--- START ---

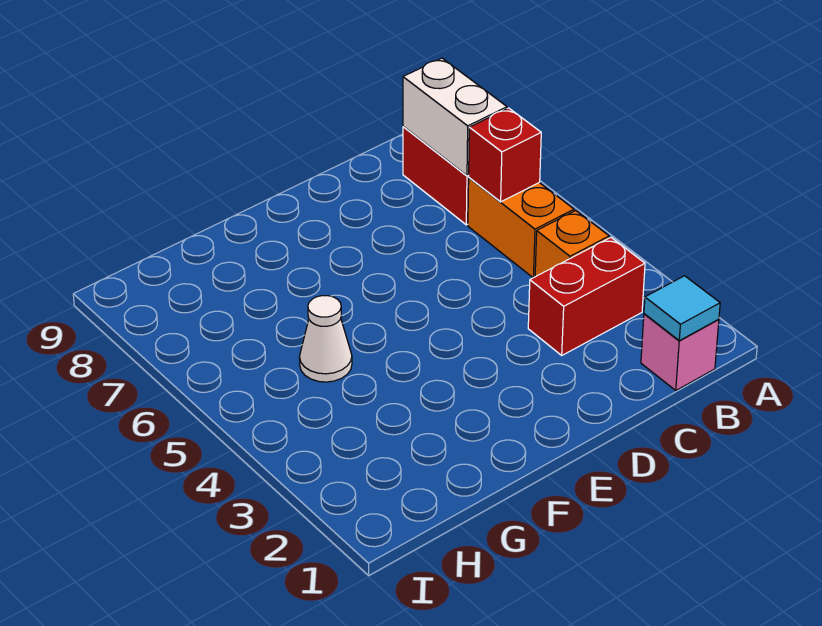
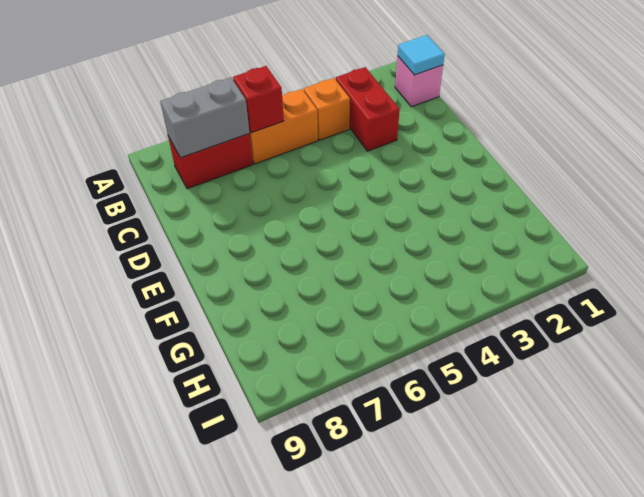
white brick B7:B8 level 2 -> grey brick B7:B8 level 2
white cone G5 level 1 -> none

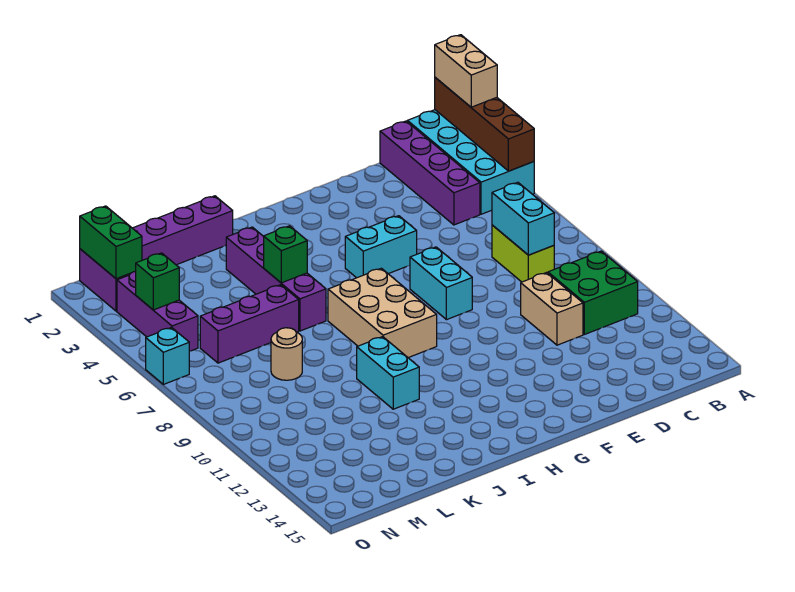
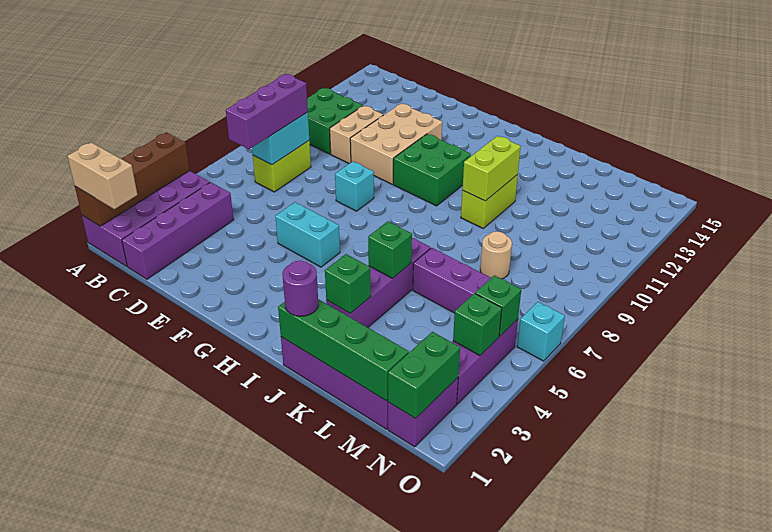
cyan brick A1:B4 level 1 -> purple brick A1:B4 level 1
tan brick A1:A2 level 3 -> tan brick A1:B1 level 3
none -> purple brick C6:C8 level 3
cyan brick F7:F8 level 1 -> cyan brick F8 level 1
none -> green brick G10:H11 level 1
tan brick H7:I9 level 1 -> tan brick E10:F12 level 1
none -> green brick J1:M1 level 2
none -> purple round brick J1 level 3
none -> green brick J3 level 2
cyan brick J10:J11 level 1 -> lime brick J10:J11 level 1
none -> lime brick J10:J11 level 2
none -> green brick N5 level 2

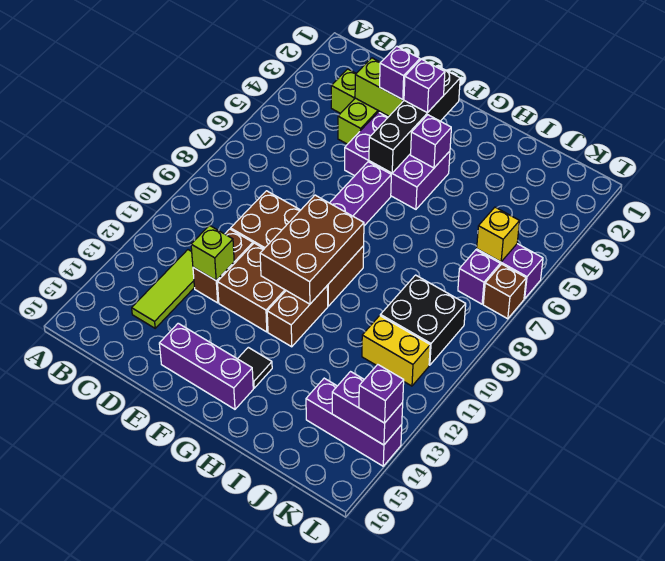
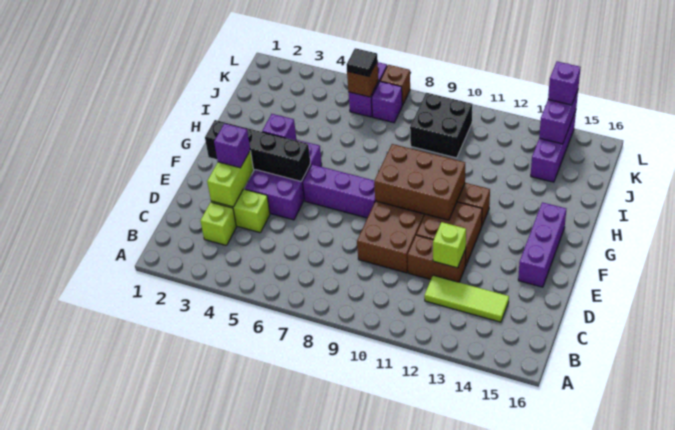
purple brick F3 level 3 -> none
black tile G14 level 1 -> black tile K6 level 3
yellow brick J11:K11 level 1 -> none
yellow brick K6 level 2 -> brown brick K6 level 2

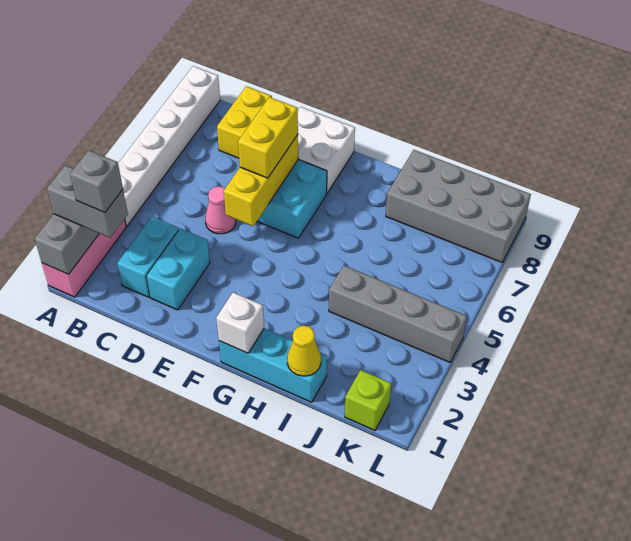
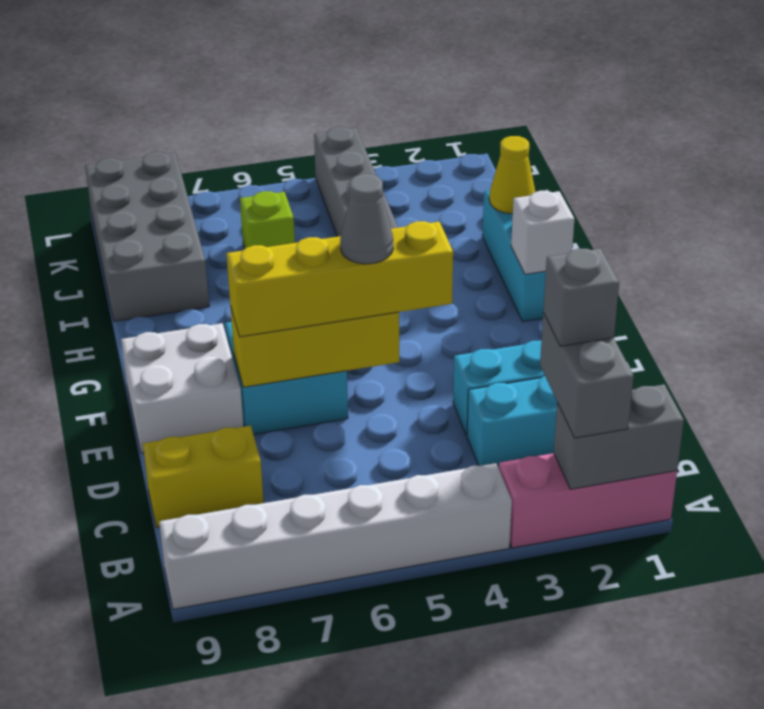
pink cone D5 level 1 -> none
none -> grey cone E5 level 4
yellow brick E6:E7 level 3 -> yellow brick E4:E7 level 3
lime brick K1 level 1 -> lime brick J6 level 1

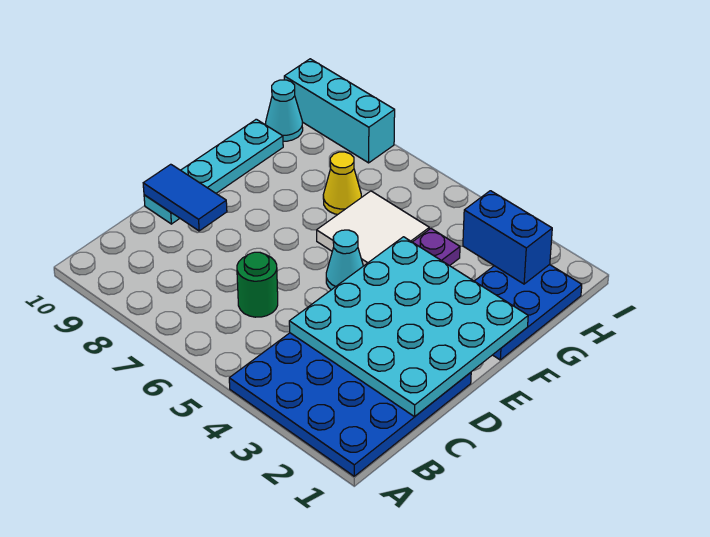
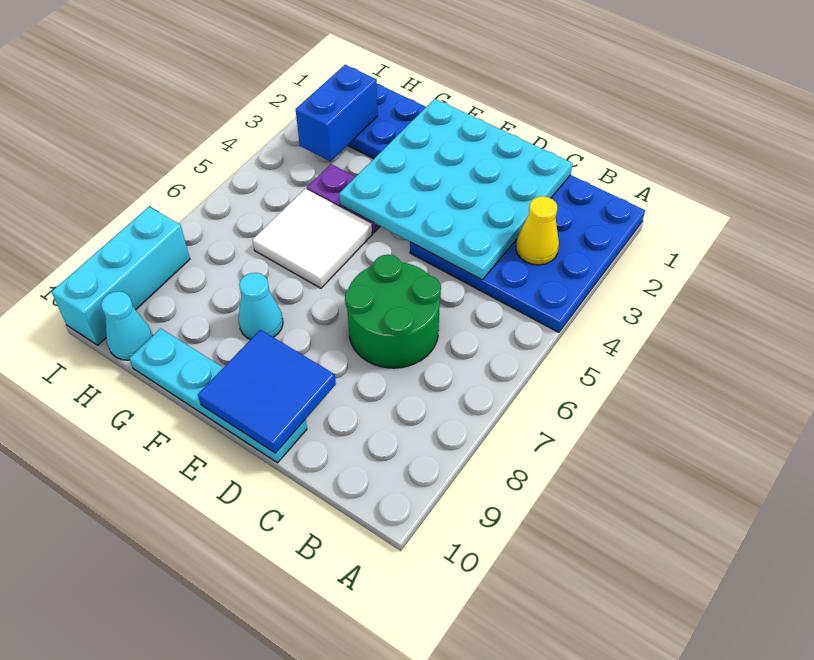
green round brick C6 level 1 -> green round brick C6:D7 level 1
blue tile D9:D10 level 2 -> blue tile D9:E10 level 2
cyan cone E5 level 1 -> cyan cone F8 level 1
yellow cone G7 level 1 -> yellow cone B3 level 2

--- END ---

YOUR TASK:
Your answer must be the lines from the line containing "none -> purple round brick J1 level 3" through the final line of the data, written out exactly, both ends included and pictures left out.

FINISHED EXERCISE:
none -> purple round brick J1 level 3
none -> green brick J3 level 2
cyan brick J10:J11 level 1 -> lime brick J10:J11 level 1
none -> lime brick J10:J11 level 2
none -> green brick N5 level 2

purple brick F3 level 3 -> none
black tile G14 level 1 -> black tile K6 level 3
yellow brick J11:K11 level 1 -> none
yellow brick K6 level 2 -> brown brick K6 level 2

pink cone D5 level 1 -> none
none -> grey cone E5 level 4
yellow brick E6:E7 level 3 -> yellow brick E4:E7 level 3
lime brick K1 level 1 -> lime brick J6 level 1

green round brick C6 level 1 -> green round brick C6:D7 level 1
blue tile D9:D10 level 2 -> blue tile D9:E10 level 2
cyan cone E5 level 1 -> cyan cone F8 level 1
yellow cone G7 level 1 -> yellow cone B3 level 2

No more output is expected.